AVAILABLE DATA →
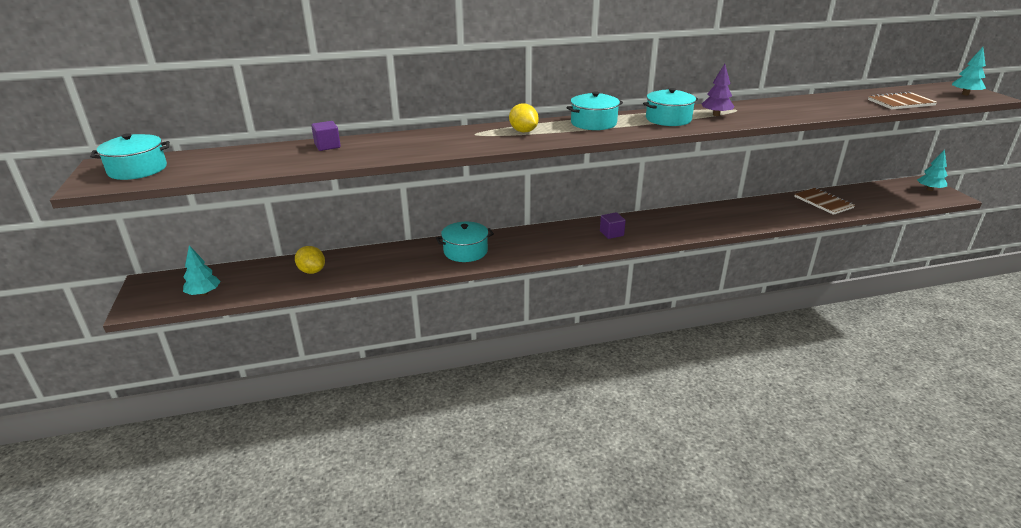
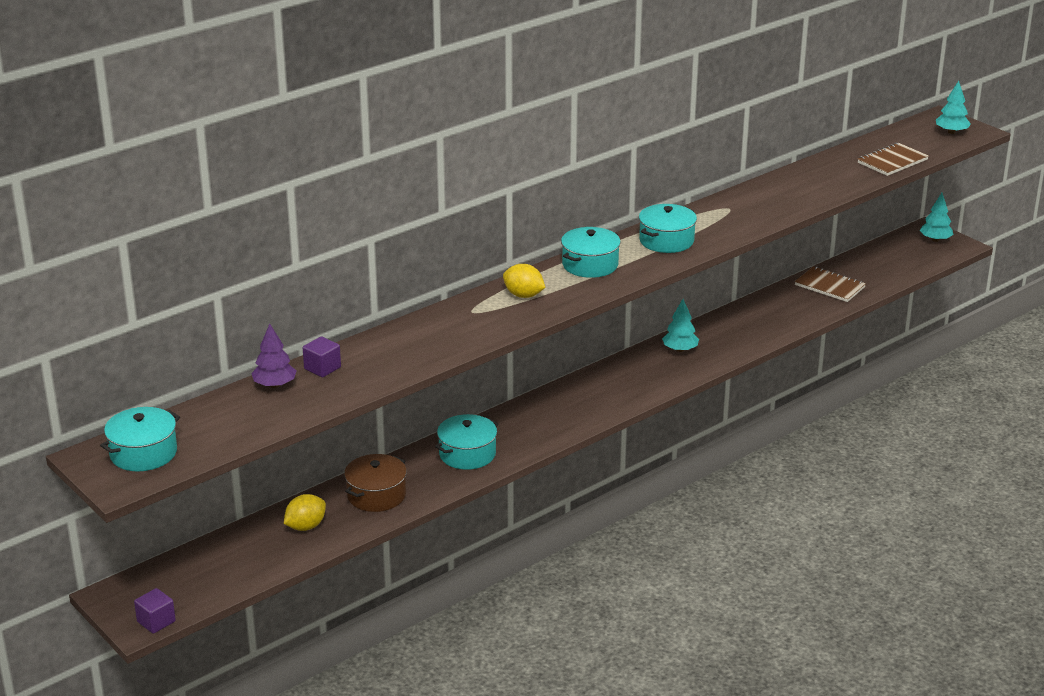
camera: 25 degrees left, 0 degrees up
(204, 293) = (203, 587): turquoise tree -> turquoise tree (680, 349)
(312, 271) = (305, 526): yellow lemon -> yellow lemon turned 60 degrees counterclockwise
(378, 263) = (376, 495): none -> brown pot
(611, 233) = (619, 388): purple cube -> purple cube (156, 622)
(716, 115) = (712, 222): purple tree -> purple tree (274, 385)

==

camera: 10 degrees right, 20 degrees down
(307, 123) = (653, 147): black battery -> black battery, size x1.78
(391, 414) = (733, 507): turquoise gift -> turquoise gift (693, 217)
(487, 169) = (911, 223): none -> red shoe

...

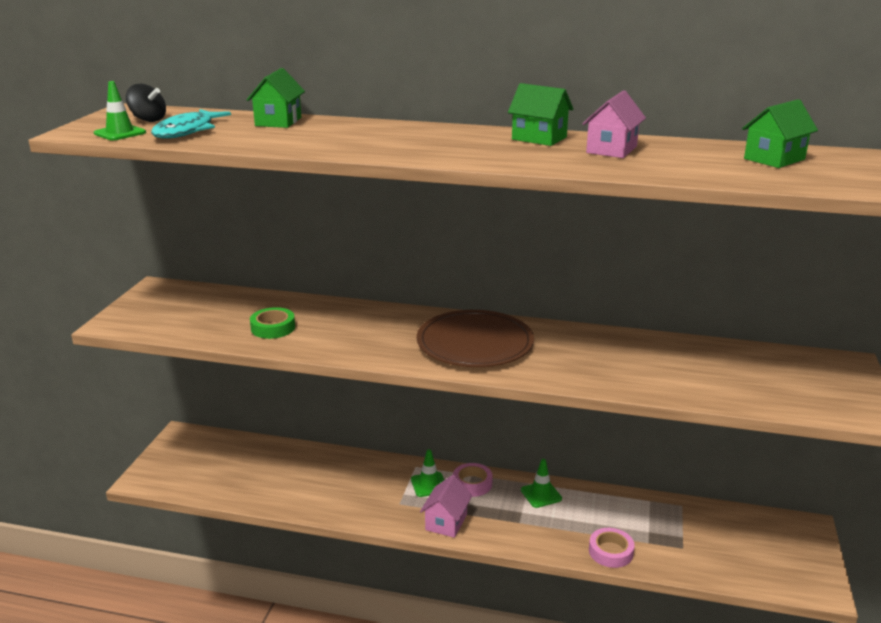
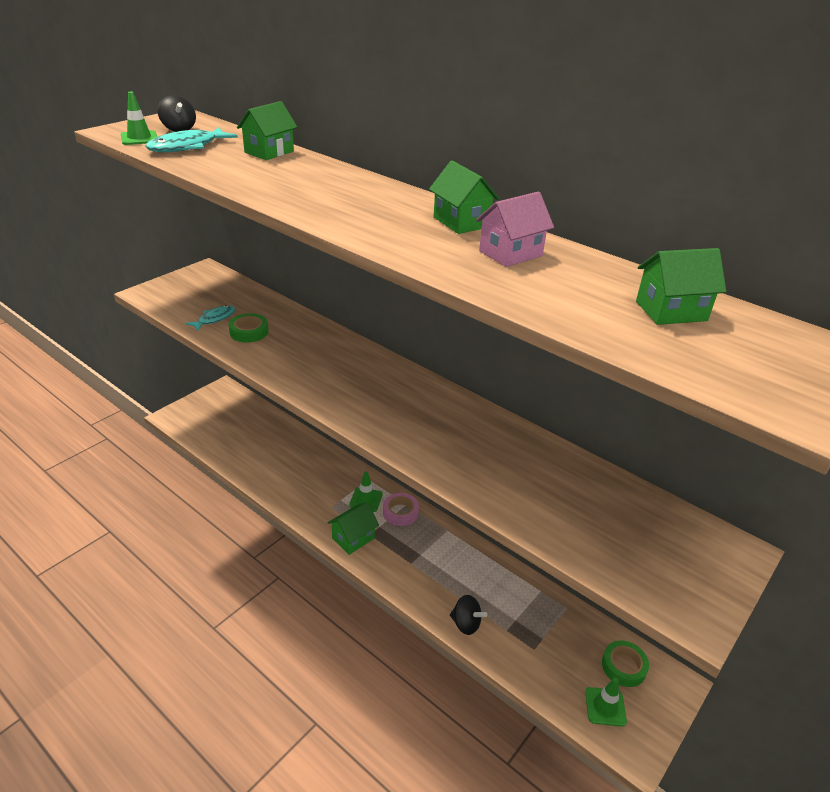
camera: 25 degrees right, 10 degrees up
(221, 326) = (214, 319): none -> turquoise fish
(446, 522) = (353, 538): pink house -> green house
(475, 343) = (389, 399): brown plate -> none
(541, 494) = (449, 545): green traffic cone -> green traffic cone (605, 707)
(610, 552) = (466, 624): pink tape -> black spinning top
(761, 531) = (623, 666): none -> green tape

WORK TASK →
Restate word for word only the lines above from the line containing "(610, 552) = (466, 624): pink" to the line containing "(761, 531) = (623, 666): none -> green tape", both of them included.

SOLUTION BELOW →
(610, 552) = (466, 624): pink tape -> black spinning top
(761, 531) = (623, 666): none -> green tape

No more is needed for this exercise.